Respond with nothing but the number of lines in this data that include the word "plus".

*** SUPPLIED DATA ***

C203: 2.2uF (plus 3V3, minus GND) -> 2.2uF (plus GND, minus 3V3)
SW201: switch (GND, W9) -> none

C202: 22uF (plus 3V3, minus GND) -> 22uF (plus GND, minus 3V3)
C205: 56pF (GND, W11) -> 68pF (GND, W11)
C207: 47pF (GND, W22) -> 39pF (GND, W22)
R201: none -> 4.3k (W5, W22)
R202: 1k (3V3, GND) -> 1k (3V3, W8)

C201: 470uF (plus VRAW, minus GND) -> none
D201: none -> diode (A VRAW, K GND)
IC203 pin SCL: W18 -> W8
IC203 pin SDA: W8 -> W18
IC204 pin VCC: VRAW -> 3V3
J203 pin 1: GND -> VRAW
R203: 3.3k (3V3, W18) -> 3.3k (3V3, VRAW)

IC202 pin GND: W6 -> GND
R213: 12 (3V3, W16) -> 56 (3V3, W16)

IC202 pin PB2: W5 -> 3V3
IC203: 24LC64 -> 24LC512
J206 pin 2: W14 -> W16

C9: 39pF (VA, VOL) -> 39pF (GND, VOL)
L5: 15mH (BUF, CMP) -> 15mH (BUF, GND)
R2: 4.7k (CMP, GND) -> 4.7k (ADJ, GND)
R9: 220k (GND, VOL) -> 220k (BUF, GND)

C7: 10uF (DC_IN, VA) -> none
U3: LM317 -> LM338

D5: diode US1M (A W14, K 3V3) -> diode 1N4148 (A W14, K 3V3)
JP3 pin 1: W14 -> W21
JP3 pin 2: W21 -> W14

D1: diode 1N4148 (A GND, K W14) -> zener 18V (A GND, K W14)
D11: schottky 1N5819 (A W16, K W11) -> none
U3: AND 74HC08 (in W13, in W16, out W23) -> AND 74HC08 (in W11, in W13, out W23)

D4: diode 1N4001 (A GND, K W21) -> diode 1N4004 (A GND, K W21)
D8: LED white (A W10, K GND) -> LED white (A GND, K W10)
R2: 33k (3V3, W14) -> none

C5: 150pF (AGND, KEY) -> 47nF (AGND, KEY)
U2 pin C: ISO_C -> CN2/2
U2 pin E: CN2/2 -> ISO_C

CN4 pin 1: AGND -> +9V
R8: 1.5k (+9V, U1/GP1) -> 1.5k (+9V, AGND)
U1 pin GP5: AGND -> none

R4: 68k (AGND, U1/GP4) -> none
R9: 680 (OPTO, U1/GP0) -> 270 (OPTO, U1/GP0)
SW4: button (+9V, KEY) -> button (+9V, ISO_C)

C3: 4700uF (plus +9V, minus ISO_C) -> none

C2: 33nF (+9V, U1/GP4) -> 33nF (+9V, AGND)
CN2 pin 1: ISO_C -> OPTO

*** End of SUPPLIED DATA ***

## TASK OUTPUT:
4